RECORDED INFORMATION:
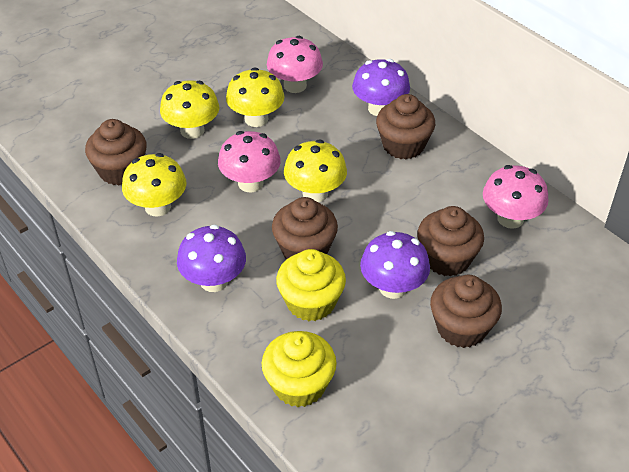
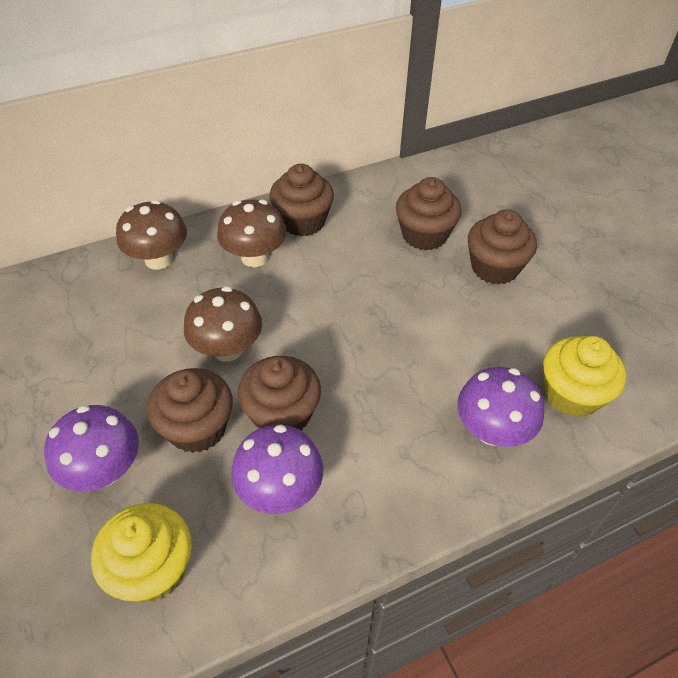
brown mushroom: 0 -> 3
pink mushroom: 3 -> 0
yellow mushroom: 4 -> 0

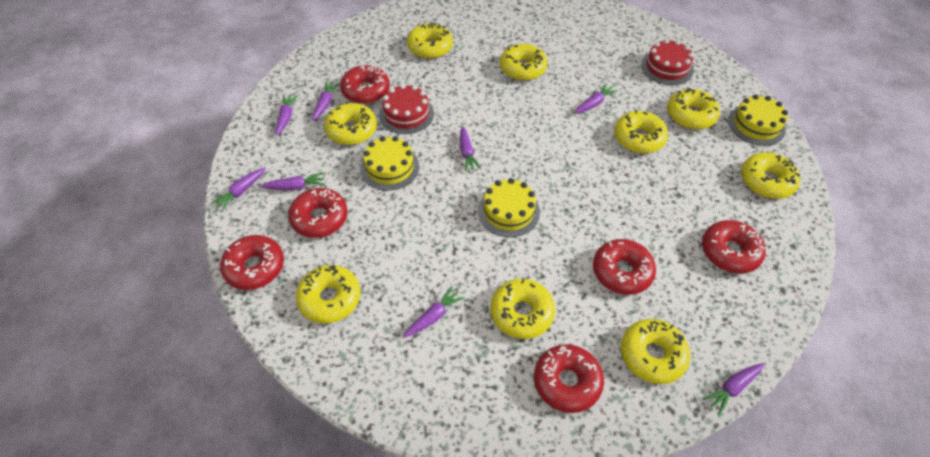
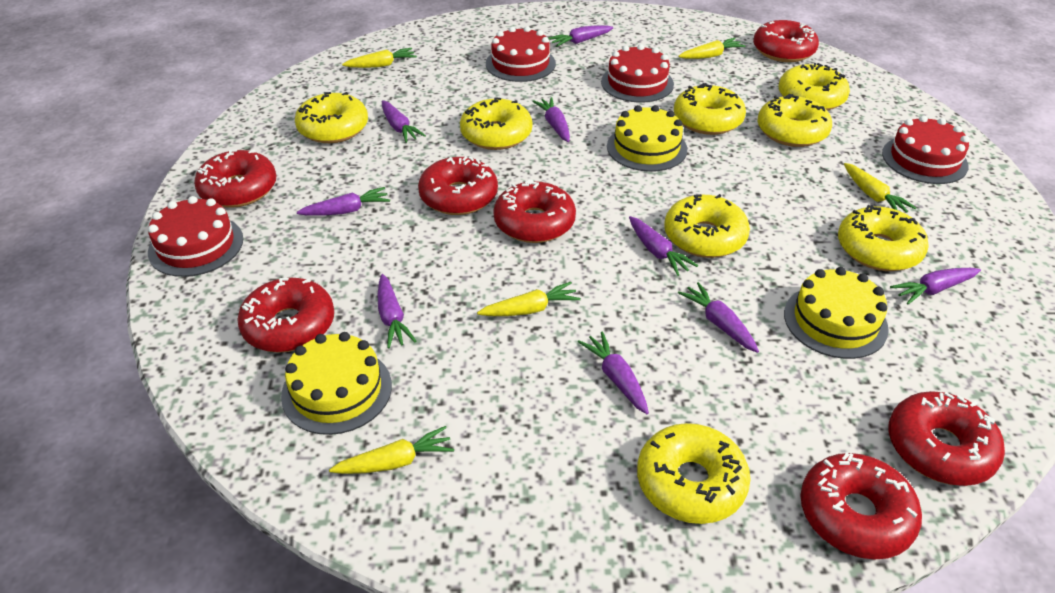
purple carrot: 8 -> 9
red cake: 2 -> 4
red donut: 6 -> 7
yellow carrot: 0 -> 5
yellow donut: 9 -> 8

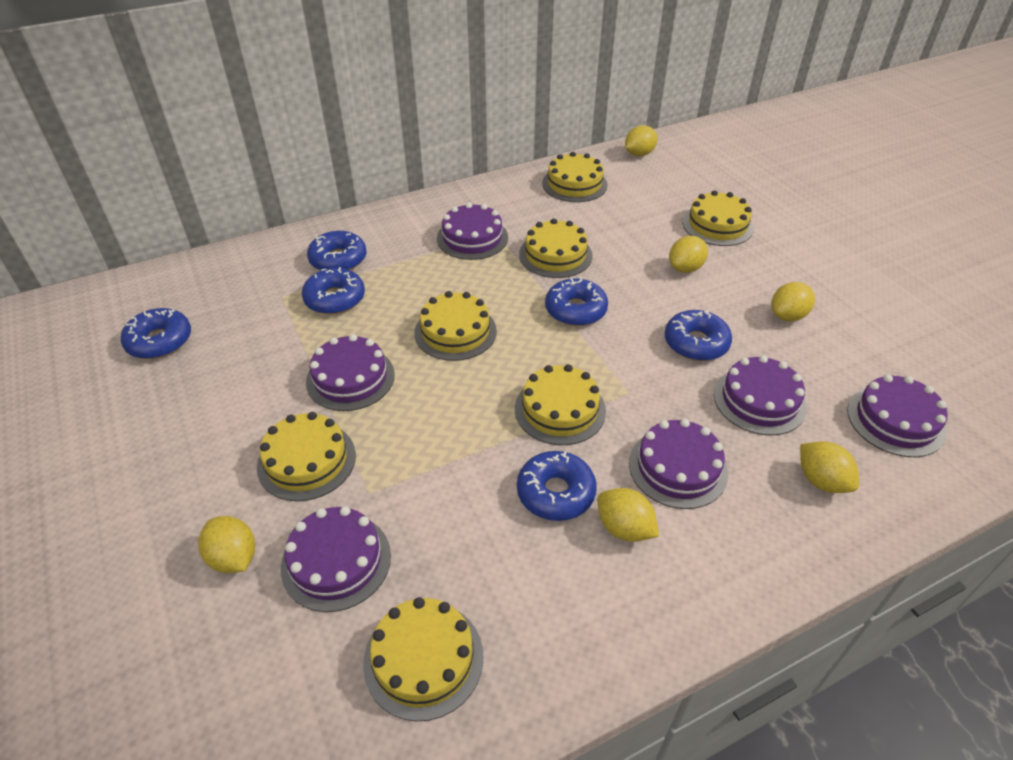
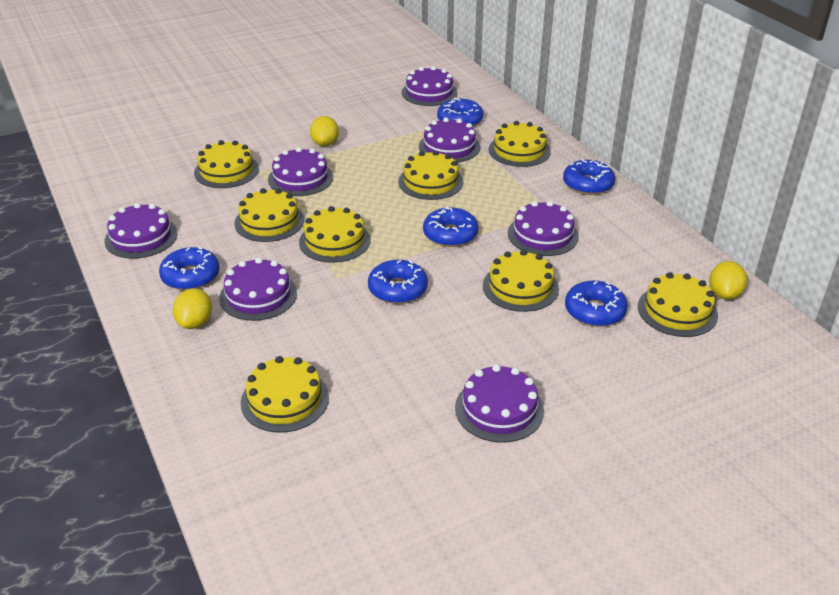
purple cake: 6 -> 7
yellow cake: 7 -> 8
yellow lemon: 6 -> 3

INSTRUCTIONS FOR THE TASK: An exact repeat of all the data is required, pictures excluded.

ANSWER TO THE EXERCISE:
brown mushroom: 0 -> 3
pink mushroom: 3 -> 0
yellow mushroom: 4 -> 0

purple carrot: 8 -> 9
red cake: 2 -> 4
red donut: 6 -> 7
yellow carrot: 0 -> 5
yellow donut: 9 -> 8

purple cake: 6 -> 7
yellow cake: 7 -> 8
yellow lemon: 6 -> 3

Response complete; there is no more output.